## [EXERCISE OBJECTIVE]
Rewrite the part of the material that opens with the line containing "Trace the roads" and closes with the line containing "road 3 (track): [(88,216),(103,207),(191,79),(255,20),(257,0)]", swapping "road class" for "road category" and changing nothing else. Give only those lines.

## [MATERIAL]
───

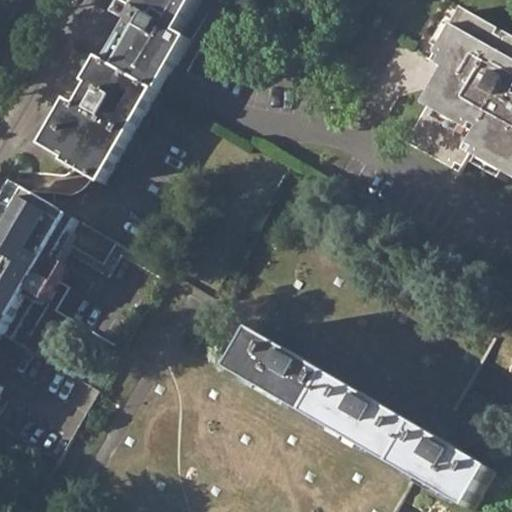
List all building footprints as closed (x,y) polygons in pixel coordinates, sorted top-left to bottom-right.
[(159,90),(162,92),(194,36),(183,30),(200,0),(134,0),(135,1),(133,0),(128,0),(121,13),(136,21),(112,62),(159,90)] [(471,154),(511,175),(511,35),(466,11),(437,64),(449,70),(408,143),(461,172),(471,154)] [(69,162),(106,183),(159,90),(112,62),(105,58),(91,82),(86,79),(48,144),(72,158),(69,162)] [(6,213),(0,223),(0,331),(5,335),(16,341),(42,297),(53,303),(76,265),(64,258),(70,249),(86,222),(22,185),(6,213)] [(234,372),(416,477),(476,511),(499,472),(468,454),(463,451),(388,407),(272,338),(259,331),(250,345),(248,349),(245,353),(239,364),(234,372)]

───

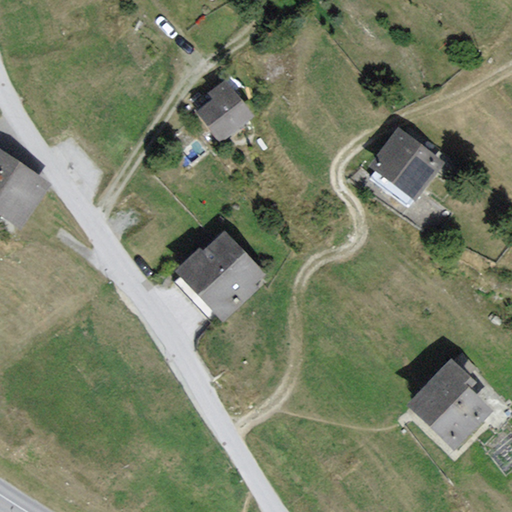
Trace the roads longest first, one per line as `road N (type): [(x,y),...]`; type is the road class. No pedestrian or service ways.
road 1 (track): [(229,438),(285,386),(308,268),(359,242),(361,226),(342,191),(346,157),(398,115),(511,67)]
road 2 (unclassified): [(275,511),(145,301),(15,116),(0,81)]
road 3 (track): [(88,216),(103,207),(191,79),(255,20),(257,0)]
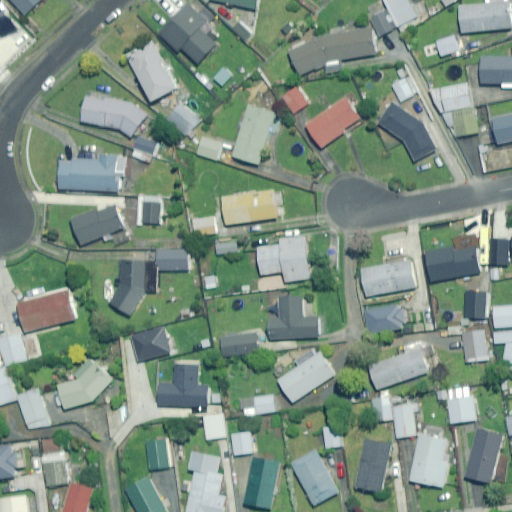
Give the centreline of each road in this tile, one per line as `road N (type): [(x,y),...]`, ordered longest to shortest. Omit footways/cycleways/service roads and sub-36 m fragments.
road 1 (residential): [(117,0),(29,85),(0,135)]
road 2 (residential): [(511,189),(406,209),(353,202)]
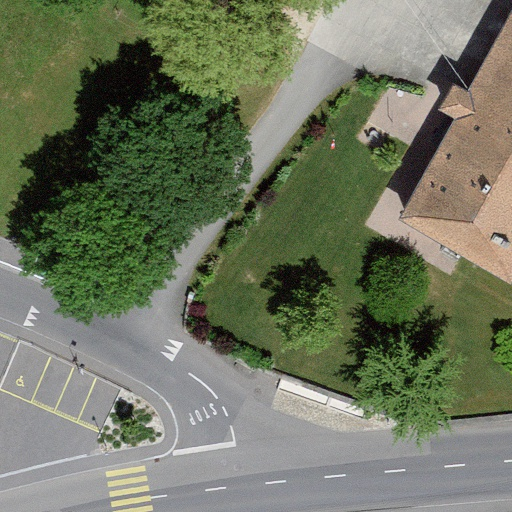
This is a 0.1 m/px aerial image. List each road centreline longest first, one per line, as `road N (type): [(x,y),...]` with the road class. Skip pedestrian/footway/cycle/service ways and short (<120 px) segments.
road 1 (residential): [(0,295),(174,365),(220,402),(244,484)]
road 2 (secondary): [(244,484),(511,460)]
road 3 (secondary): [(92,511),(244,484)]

───

## [ANSWER IN FULL]
Trace the roads longest first, one per line as `road N (type): [(x,y),...]`; type is the road category. No pedestrian or service ways.
road 1 (track): [(229,438),(285,386),(308,268),(359,242),(361,226),(342,191),(346,157),(398,115),(511,67)]
road 2 (unclassified): [(275,511),(145,301),(15,116),(0,81)]
road 3 (track): [(88,216),(103,207),(191,79),(255,20),(257,0)]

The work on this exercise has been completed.